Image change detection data

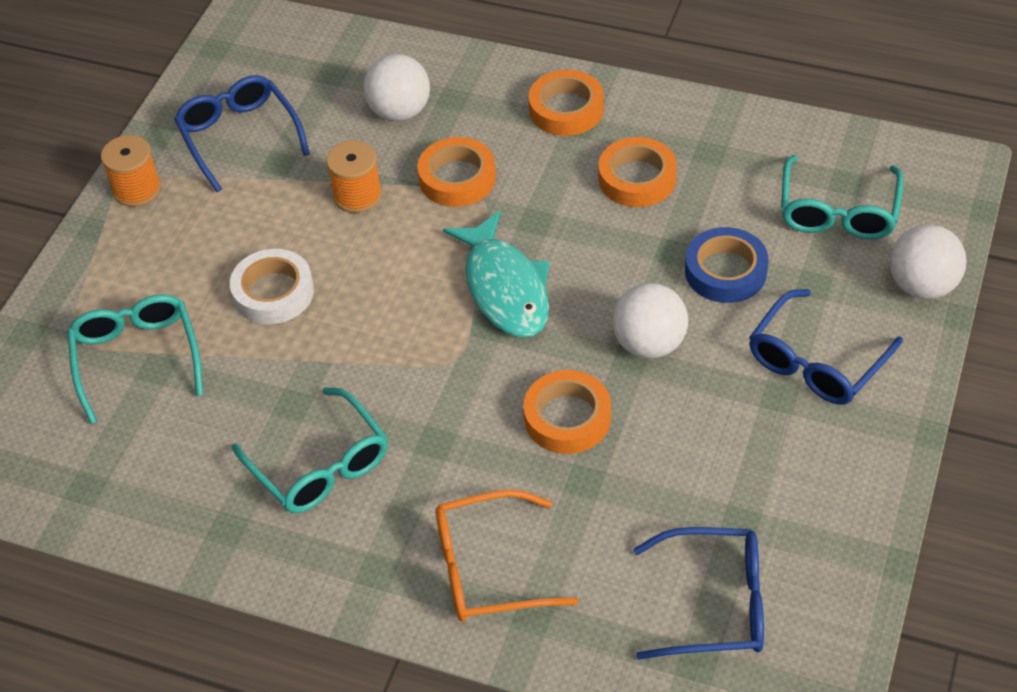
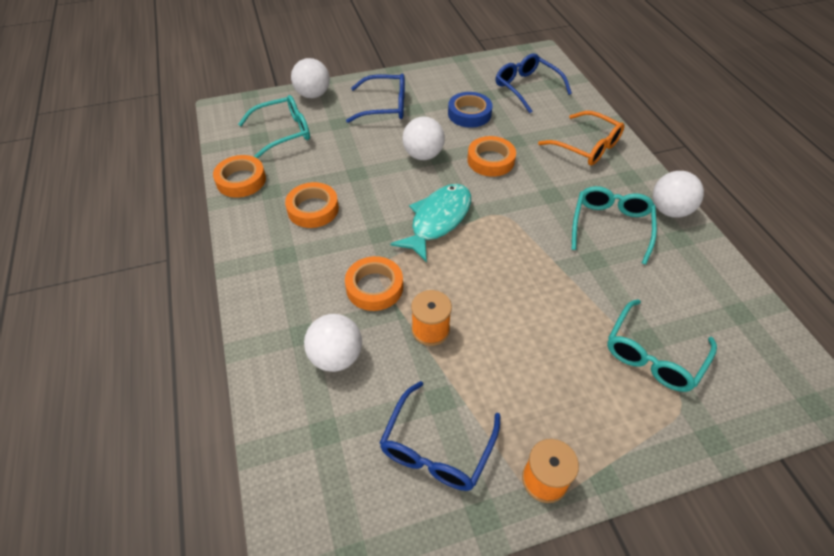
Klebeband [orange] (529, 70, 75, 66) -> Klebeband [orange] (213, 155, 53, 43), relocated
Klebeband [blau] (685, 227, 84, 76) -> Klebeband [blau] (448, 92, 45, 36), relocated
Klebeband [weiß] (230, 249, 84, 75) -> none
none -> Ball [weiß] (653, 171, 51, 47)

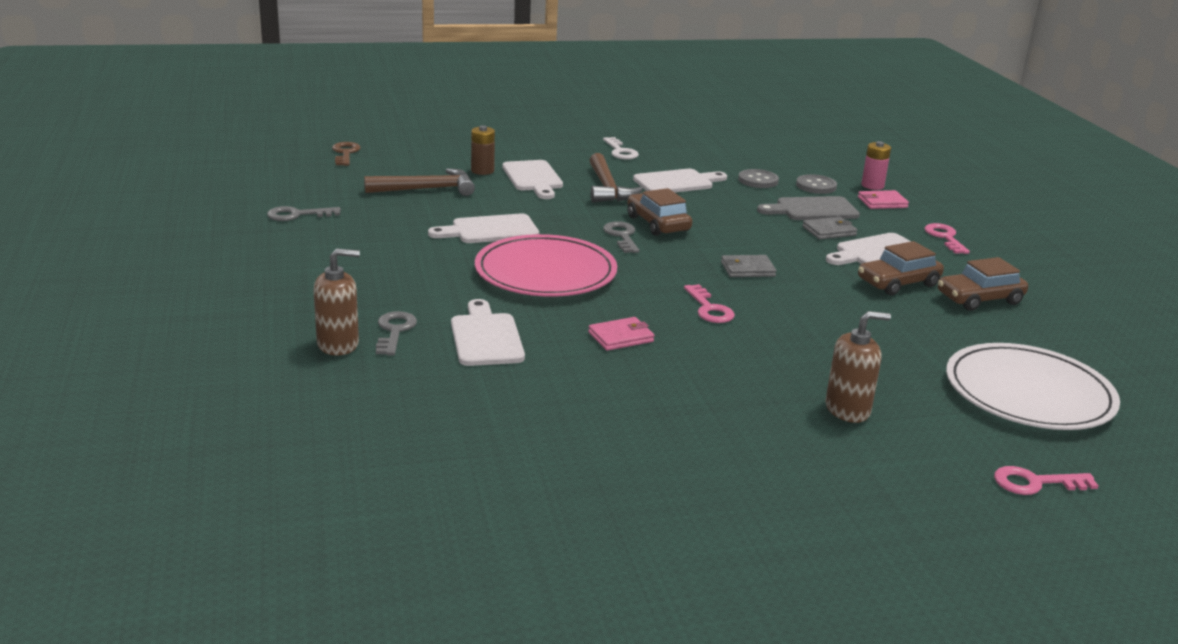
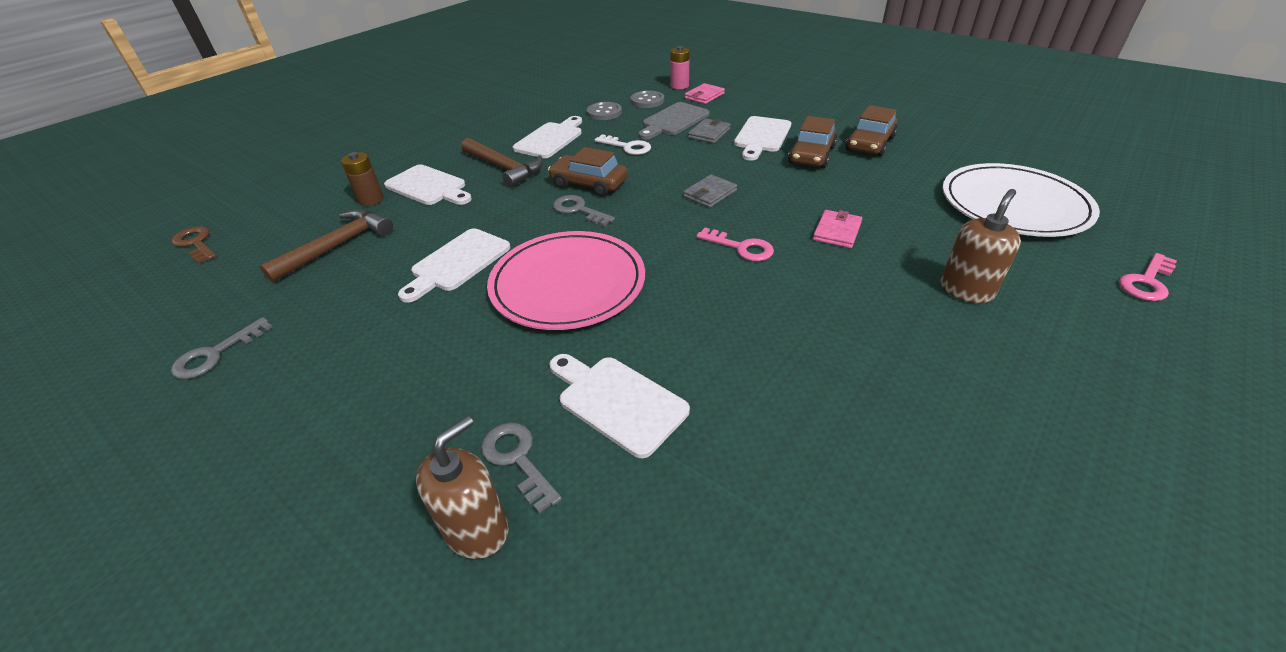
Schlüssel [weiß] (603, 137, 36, 23) -> Schlüssel [weiß] (595, 134, 56, 21), relocated
Schlüssel [rosa] (925, 223, 45, 31) -> none
Geldbörse [rosa] (588, 317, 66, 34) -> Geldbörse [rosa] (813, 210, 49, 38), relocated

What the task asks: Filter the records above down to the lines that hold the string "Klebeband".

Result of this task:
Klebeband [orange] (529, 70, 75, 66) -> Klebeband [orange] (213, 155, 53, 43), relocated
Klebeband [blau] (685, 227, 84, 76) -> Klebeband [blau] (448, 92, 45, 36), relocated
Klebeband [weiß] (230, 249, 84, 75) -> none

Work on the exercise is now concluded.